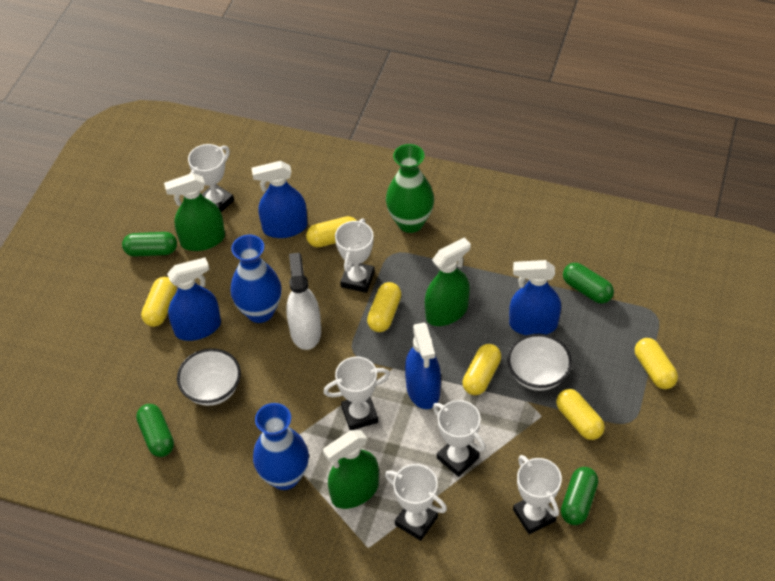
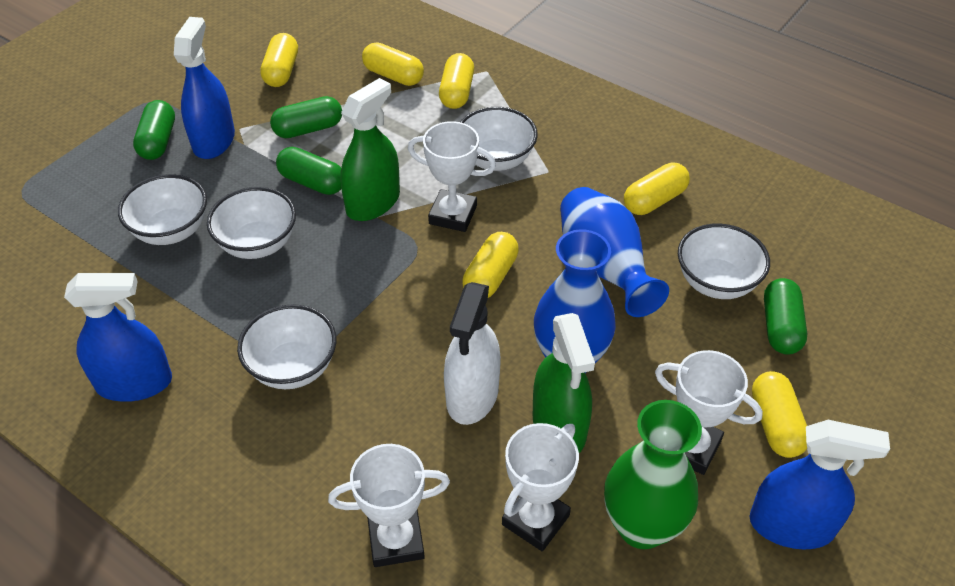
blue spray bottle: 4 -> 3
green spray bottle: 3 -> 2
white bowl: 2 -> 5
white trophy: 6 -> 4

Exercise directions: In the listing above, locate each line with "spray" and copy it.

Written solution:
blue spray bottle: 4 -> 3
green spray bottle: 3 -> 2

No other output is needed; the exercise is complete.